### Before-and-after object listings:
▼▼▼

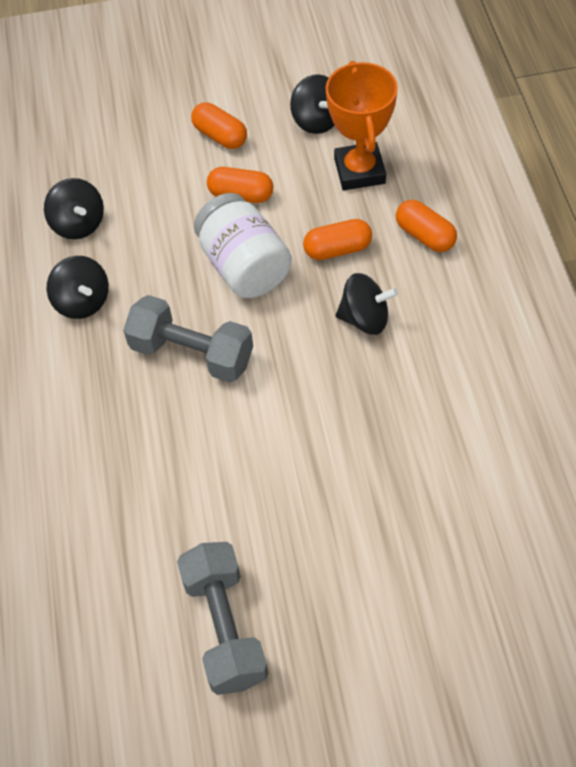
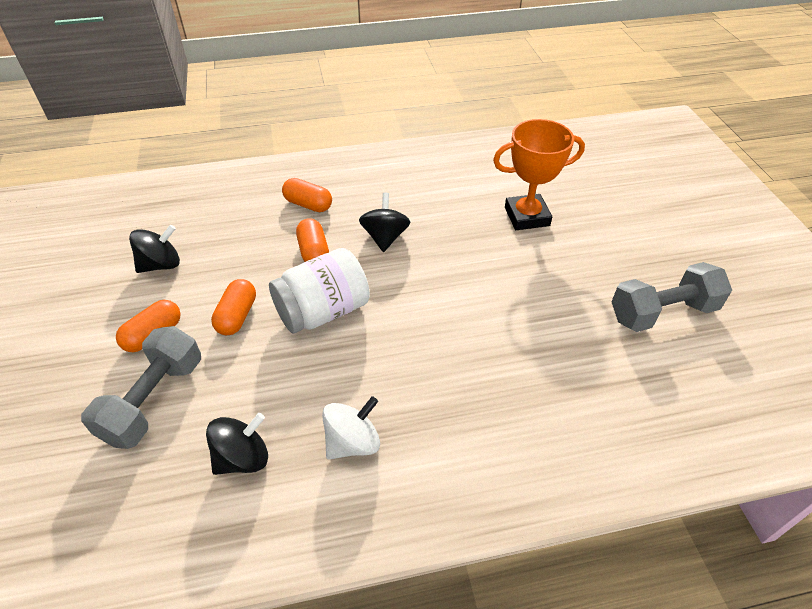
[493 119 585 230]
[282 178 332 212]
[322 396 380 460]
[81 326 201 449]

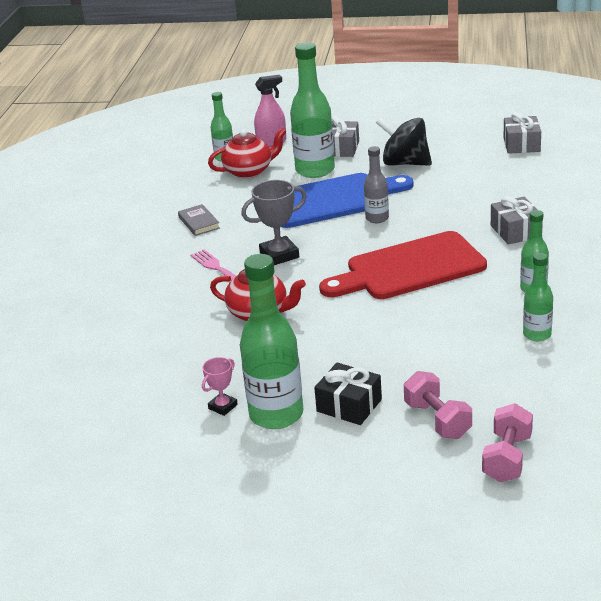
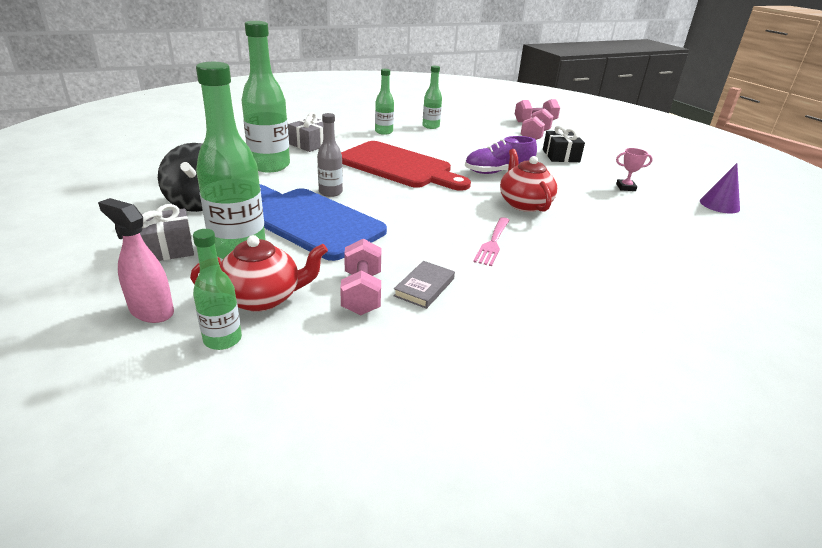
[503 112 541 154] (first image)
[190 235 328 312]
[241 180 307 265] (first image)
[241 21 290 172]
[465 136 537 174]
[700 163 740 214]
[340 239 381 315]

▲▲▲

### WHAT IS EXPECTED:
With the images omitted, output all entries exactly as given.

### RESULT FOR THIS EXERCISE:
[493 119 585 230]
[282 178 332 212]
[322 396 380 460]
[81 326 201 449]

[503 112 541 154] (first image)
[190 235 328 312]
[241 180 307 265] (first image)
[241 21 290 172]
[465 136 537 174]
[700 163 740 214]
[340 239 381 315]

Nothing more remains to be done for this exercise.